Please copy the last part of the entries exactly: the line that has "R4: 47k (NET11, VA) -> 13k (NET11, VA)" and every line up to and including the end, nothing more.
────
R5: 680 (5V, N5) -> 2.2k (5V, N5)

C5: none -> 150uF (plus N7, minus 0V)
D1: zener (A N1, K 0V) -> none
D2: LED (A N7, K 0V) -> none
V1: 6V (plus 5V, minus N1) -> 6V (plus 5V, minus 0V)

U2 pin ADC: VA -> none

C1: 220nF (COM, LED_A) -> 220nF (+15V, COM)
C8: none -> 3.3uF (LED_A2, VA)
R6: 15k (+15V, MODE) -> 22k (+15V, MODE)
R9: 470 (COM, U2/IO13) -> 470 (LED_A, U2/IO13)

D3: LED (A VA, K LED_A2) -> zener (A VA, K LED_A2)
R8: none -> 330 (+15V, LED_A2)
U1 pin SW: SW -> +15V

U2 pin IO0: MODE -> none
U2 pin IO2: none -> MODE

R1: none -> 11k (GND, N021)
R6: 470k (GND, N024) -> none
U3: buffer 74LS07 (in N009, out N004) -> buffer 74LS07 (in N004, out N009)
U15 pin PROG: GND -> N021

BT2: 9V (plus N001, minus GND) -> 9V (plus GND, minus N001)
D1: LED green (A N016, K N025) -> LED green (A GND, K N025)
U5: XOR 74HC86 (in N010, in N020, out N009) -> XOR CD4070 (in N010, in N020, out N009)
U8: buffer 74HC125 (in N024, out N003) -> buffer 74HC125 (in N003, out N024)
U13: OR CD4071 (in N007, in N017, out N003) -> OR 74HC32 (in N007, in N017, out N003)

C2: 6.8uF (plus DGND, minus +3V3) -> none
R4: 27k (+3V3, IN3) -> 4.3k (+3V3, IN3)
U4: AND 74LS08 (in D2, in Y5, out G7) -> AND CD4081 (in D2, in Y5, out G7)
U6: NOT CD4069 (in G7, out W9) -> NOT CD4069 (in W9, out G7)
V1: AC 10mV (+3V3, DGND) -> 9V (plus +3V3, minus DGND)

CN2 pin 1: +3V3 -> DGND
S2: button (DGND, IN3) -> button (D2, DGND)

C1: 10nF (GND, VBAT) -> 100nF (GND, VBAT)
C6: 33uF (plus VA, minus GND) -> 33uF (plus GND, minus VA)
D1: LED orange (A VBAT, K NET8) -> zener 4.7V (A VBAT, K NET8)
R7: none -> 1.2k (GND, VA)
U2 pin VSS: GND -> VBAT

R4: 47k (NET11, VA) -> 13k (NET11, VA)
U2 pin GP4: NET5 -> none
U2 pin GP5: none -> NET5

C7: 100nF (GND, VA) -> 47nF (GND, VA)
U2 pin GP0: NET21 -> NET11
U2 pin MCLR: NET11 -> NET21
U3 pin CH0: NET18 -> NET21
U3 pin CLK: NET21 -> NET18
────
RESPONSE
R4: 47k (NET11, VA) -> 13k (NET11, VA)
U2 pin GP4: NET5 -> none
U2 pin GP5: none -> NET5

C7: 100nF (GND, VA) -> 47nF (GND, VA)
U2 pin GP0: NET21 -> NET11
U2 pin MCLR: NET11 -> NET21
U3 pin CH0: NET18 -> NET21
U3 pin CLK: NET21 -> NET18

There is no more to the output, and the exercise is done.